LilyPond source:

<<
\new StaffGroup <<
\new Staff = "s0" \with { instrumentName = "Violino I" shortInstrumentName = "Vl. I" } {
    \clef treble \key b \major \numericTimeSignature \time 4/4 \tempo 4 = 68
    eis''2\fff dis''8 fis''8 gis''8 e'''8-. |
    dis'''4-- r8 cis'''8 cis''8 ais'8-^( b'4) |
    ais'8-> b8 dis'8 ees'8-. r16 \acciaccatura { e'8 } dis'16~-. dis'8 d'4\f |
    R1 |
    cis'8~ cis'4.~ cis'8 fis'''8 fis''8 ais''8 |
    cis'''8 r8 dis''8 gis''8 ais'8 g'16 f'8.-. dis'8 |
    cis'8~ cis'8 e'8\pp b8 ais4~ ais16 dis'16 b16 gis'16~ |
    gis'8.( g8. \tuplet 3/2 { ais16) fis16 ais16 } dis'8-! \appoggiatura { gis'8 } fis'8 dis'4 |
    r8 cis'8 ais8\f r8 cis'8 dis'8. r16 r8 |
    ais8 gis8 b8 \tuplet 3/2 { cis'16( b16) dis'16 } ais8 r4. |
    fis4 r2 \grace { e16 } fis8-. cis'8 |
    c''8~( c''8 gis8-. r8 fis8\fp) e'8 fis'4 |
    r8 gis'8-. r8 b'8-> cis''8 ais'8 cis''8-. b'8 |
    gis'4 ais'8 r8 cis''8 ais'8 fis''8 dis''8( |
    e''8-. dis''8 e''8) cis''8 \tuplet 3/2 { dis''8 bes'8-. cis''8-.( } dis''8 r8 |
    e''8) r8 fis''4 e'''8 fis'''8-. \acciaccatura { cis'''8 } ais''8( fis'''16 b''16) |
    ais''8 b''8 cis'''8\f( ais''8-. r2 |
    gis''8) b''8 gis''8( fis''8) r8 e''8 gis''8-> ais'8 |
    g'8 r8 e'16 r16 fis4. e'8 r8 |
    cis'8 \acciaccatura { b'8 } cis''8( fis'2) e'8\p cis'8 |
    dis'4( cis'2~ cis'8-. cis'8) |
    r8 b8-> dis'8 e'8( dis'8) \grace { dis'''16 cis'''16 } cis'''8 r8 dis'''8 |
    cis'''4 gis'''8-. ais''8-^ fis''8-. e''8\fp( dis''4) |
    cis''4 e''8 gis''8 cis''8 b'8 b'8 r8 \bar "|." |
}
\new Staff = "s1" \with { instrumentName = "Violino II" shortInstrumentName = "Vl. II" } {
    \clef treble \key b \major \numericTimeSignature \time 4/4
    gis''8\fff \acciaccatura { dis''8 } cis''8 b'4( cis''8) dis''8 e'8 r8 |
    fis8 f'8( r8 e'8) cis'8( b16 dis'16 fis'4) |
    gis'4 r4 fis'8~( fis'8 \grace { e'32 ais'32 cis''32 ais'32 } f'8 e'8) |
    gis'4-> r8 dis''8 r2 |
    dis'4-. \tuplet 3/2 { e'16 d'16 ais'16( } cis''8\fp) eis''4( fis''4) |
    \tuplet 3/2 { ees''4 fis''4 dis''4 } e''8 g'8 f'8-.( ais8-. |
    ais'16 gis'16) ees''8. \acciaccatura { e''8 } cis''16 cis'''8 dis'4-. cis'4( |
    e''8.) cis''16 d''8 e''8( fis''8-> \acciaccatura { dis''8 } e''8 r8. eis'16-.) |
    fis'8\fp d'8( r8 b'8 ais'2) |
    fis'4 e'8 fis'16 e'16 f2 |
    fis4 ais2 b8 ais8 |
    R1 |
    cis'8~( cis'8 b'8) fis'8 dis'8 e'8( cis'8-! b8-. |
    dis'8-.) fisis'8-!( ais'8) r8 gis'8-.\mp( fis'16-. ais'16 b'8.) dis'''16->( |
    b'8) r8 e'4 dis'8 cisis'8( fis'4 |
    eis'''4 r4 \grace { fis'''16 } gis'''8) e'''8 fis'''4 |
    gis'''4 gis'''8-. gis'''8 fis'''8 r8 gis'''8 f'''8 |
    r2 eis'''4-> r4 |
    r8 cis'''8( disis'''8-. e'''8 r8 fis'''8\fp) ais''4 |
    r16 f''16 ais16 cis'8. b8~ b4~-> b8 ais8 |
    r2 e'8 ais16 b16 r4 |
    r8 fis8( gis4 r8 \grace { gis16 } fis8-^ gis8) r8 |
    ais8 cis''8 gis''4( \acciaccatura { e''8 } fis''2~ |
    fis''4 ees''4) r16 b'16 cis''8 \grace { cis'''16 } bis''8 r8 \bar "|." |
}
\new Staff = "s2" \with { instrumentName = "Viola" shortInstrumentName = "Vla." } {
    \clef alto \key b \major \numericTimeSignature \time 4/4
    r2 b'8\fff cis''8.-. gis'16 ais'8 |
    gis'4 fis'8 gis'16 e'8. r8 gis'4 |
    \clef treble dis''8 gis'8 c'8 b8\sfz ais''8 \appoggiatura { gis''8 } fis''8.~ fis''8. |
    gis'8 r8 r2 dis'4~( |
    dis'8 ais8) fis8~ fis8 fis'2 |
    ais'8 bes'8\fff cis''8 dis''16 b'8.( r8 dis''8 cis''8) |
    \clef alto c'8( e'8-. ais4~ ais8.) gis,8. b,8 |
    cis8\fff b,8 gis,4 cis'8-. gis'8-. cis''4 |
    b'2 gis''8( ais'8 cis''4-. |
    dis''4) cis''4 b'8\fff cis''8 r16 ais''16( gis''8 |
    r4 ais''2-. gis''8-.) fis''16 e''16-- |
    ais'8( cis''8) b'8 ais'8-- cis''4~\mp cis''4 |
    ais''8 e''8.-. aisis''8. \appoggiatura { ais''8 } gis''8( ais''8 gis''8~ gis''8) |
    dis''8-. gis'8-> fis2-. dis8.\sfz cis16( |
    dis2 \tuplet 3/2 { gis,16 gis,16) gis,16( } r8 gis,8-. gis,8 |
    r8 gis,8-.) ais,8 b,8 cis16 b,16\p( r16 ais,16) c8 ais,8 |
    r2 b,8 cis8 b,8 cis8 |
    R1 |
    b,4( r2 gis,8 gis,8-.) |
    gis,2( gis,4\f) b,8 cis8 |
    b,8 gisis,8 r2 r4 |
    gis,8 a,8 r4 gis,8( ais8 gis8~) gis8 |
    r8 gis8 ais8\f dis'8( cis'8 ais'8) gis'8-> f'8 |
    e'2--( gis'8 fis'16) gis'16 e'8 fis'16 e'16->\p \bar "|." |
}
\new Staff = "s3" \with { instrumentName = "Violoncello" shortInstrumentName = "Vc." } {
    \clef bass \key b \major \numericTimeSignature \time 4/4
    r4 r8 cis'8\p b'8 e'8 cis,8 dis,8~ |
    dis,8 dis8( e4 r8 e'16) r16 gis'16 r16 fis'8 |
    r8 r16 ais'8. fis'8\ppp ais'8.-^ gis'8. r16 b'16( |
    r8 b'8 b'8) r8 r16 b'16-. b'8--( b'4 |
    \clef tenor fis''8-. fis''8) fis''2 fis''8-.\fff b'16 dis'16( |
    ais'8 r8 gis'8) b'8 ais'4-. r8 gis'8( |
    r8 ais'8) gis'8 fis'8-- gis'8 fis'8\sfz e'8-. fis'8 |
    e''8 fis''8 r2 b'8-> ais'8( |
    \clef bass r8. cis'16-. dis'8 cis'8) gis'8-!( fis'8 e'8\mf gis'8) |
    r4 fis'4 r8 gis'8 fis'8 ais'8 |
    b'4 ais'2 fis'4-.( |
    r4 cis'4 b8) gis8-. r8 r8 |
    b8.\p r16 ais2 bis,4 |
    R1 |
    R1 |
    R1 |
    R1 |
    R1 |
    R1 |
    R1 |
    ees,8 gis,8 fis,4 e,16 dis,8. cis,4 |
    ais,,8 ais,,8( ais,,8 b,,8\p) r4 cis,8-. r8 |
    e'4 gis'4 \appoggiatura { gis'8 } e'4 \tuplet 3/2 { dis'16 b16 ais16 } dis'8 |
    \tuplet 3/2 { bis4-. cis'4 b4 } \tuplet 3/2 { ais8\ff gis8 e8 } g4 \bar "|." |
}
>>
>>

○ ○ ○ ○

### Stated exercise:
How many lines in the entries above contain the word "treble"? Reply with the number alone.

### Full output:
3